(AVAILABLE DATA)

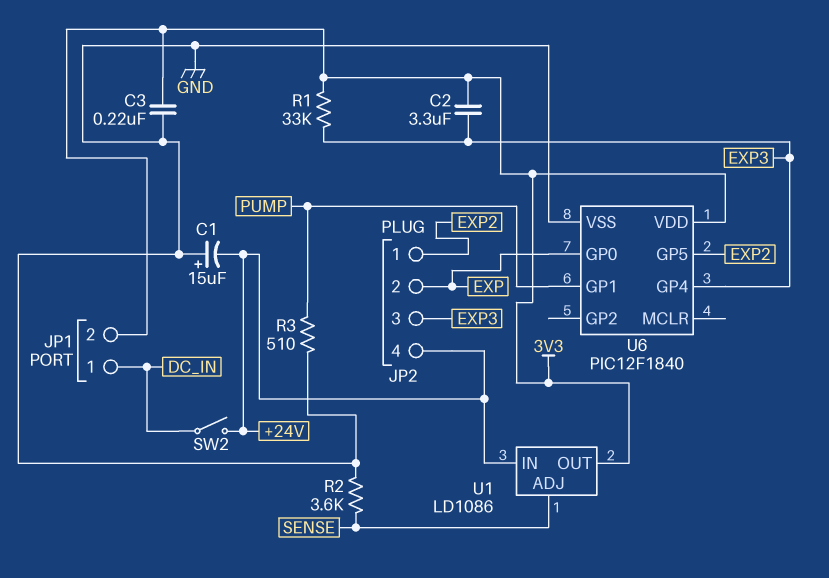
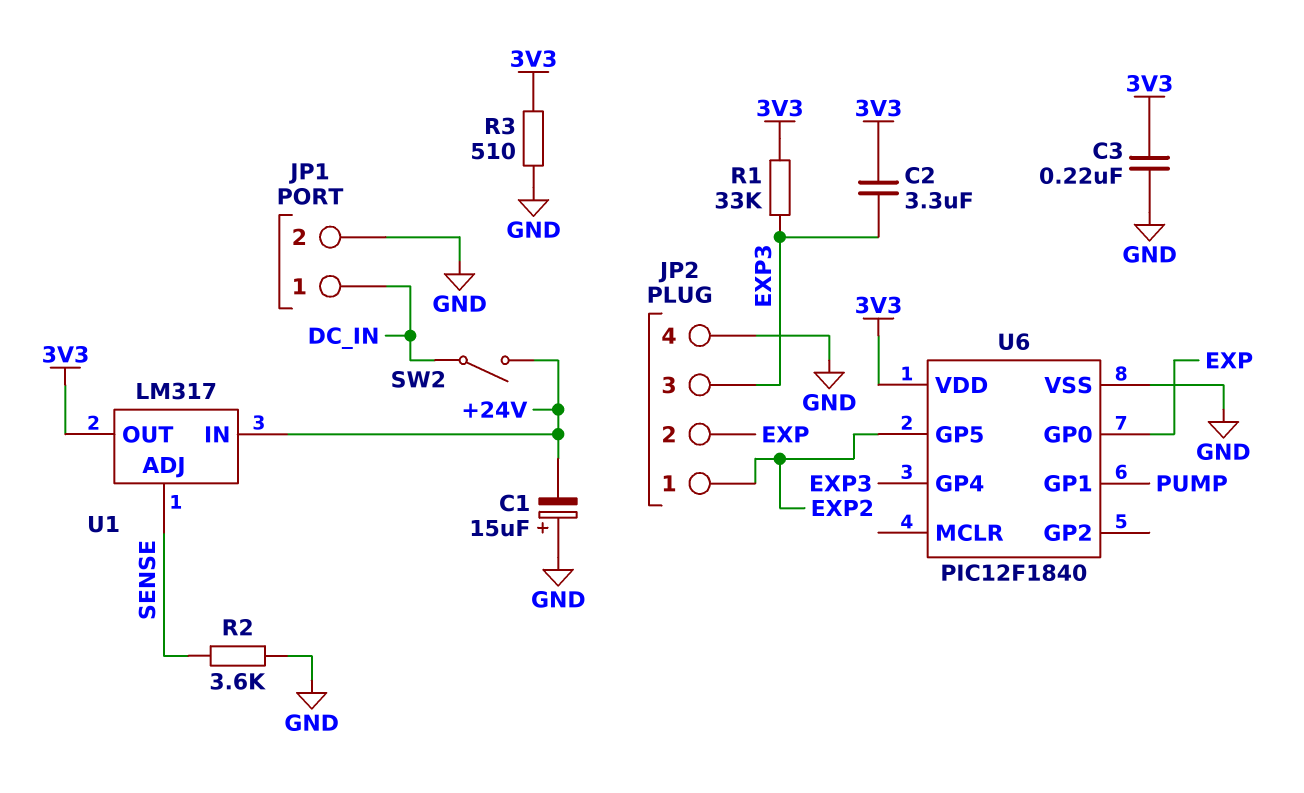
JP1 pin 2: 3V3 -> GND
JP2 pin 4: +24V -> GND
R3: 510 (GND, PUMP) -> 510 (3V3, GND)
U1: LD1086 -> LM317

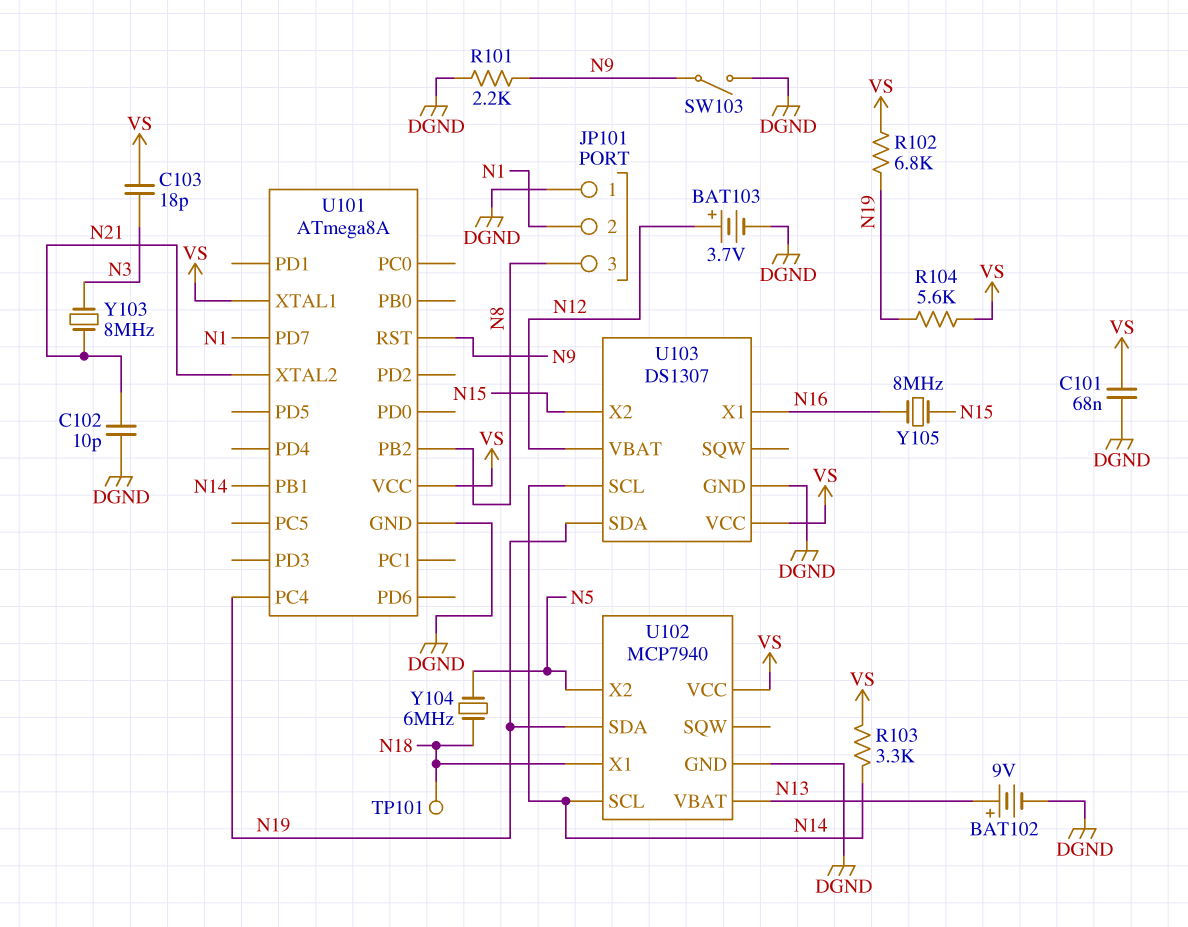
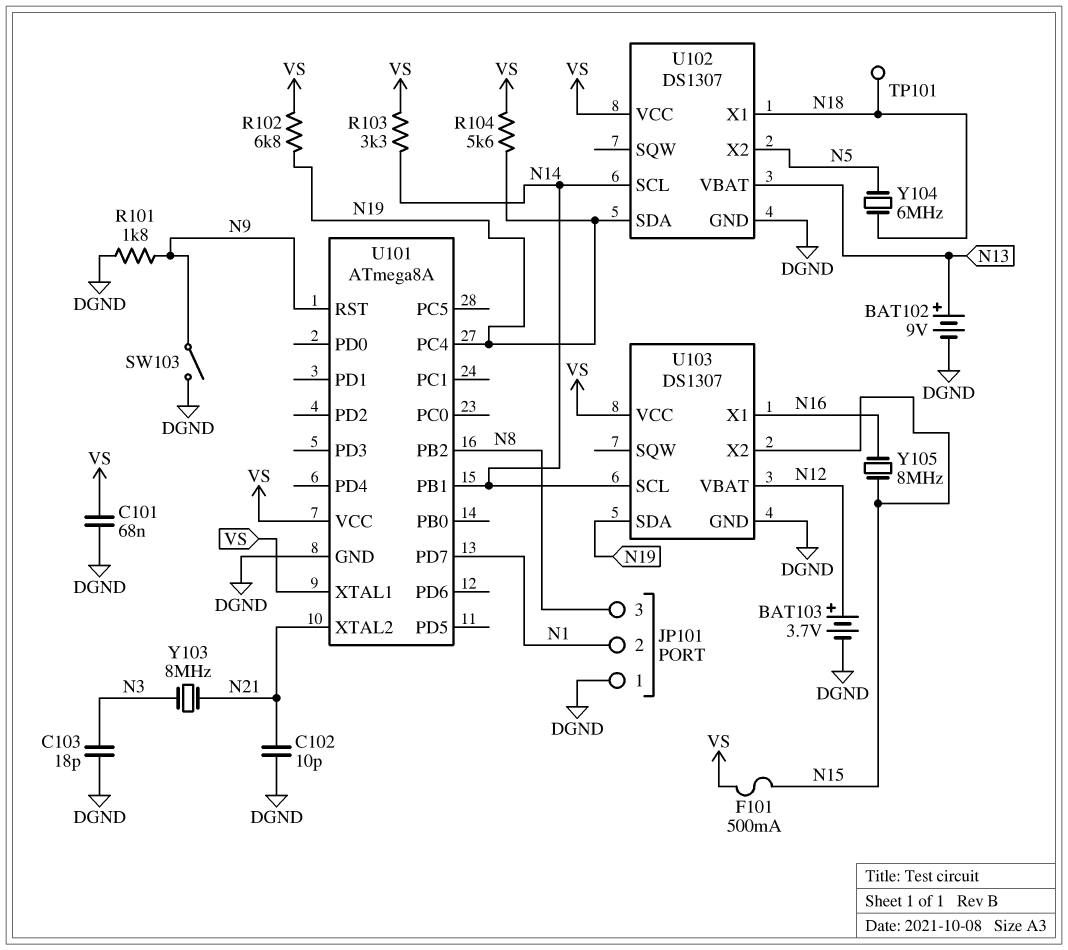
C103: 18pF (N3, VS) -> 18pF (DGND, N3)
F101: none -> 500mA (N15, VS)
R101: 2.2k (DGND, N9) -> 1.8k (DGND, N9)
U102: MCP7940 -> DS1307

(End AVAILABLE DATA)

» PROBLEM TO SOLVE: Every entry, word for word: repeat it, but skip the images.

» RESPONSE:
JP1 pin 2: 3V3 -> GND
JP2 pin 4: +24V -> GND
R3: 510 (GND, PUMP) -> 510 (3V3, GND)
U1: LD1086 -> LM317

C103: 18pF (N3, VS) -> 18pF (DGND, N3)
F101: none -> 500mA (N15, VS)
R101: 2.2k (DGND, N9) -> 1.8k (DGND, N9)
U102: MCP7940 -> DS1307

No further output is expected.